== Source records ==
--

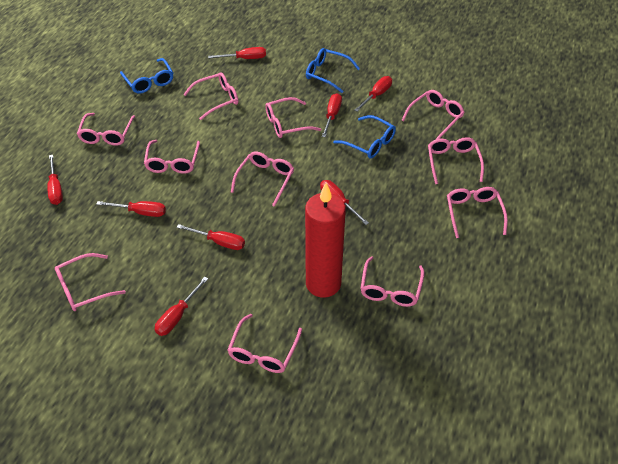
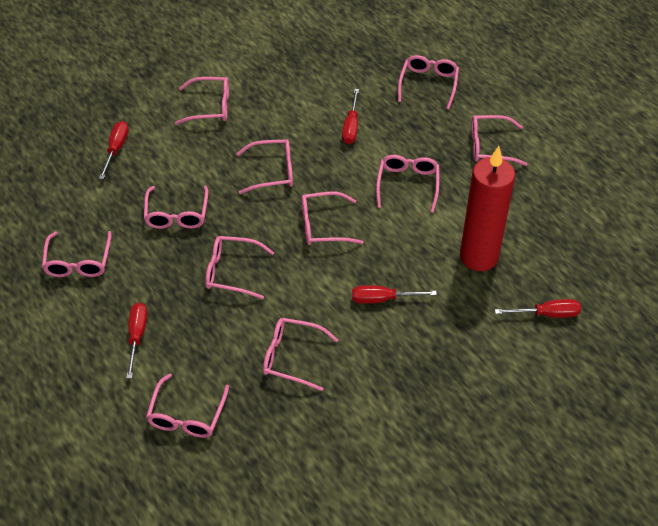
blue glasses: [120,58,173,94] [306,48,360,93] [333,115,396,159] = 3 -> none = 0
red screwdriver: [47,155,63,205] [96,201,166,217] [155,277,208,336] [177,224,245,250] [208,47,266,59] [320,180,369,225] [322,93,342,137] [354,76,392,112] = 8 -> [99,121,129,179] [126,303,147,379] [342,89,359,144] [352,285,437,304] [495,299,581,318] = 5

--

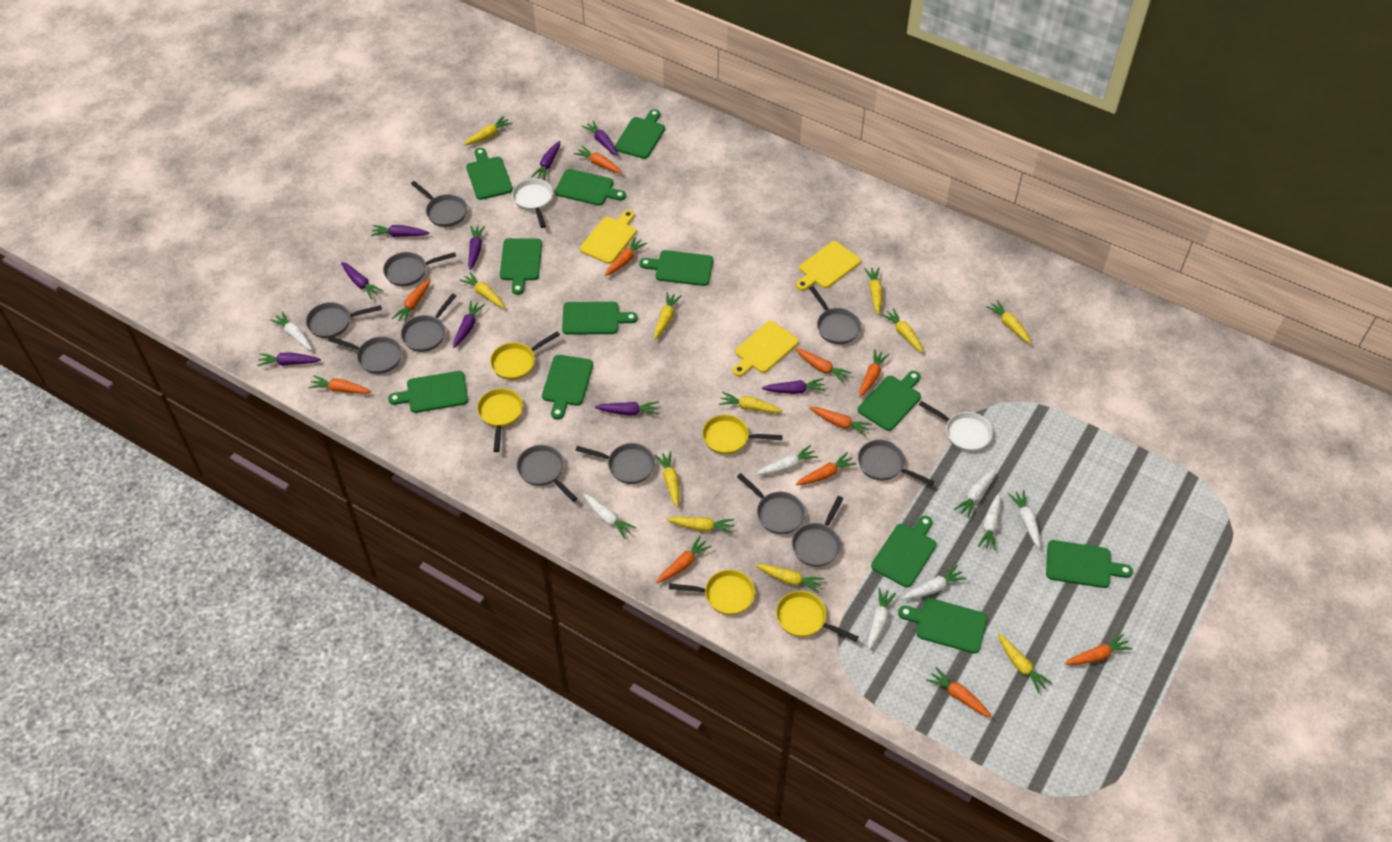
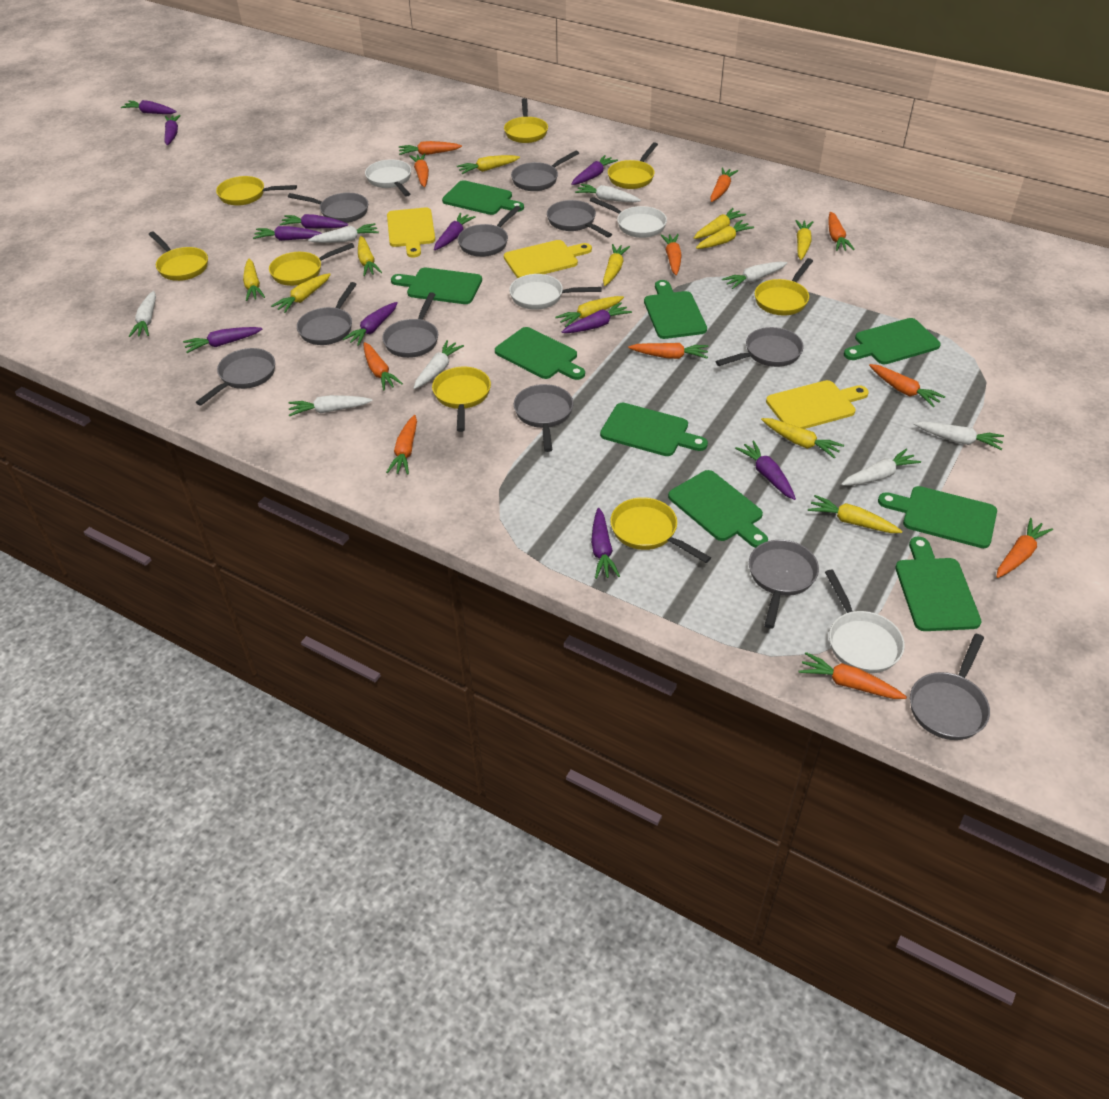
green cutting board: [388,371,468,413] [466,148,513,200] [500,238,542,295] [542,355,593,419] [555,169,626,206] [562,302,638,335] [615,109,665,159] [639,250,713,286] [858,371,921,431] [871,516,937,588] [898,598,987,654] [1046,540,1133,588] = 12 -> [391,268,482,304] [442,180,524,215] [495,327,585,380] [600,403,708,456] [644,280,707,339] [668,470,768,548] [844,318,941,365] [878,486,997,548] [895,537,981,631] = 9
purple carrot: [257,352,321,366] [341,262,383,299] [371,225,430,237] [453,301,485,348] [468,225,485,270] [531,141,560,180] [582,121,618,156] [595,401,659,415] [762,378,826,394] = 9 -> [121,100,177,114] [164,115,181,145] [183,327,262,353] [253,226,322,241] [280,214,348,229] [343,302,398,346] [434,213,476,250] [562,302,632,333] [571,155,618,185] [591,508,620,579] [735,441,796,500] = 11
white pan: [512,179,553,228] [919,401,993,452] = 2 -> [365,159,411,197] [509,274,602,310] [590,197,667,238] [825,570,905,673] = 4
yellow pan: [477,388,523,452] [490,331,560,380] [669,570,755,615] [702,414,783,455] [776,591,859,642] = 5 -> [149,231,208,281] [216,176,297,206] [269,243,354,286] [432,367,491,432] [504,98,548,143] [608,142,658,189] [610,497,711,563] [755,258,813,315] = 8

--

== Your instructions ==
Out of the entries above, write out only the lines between the line holding "blue glasses: [120,58,173,94]" and the line holding "red screwdriver: [47,155,63,205]", inclusive, each exactly as given.

== Solution to this task ==
blue glasses: [120,58,173,94] [306,48,360,93] [333,115,396,159] = 3 -> none = 0
red screwdriver: [47,155,63,205] [96,201,166,217] [155,277,208,336] [177,224,245,250] [208,47,266,59] [320,180,369,225] [322,93,342,137] [354,76,392,112] = 8 -> [99,121,129,179] [126,303,147,379] [342,89,359,144] [352,285,437,304] [495,299,581,318] = 5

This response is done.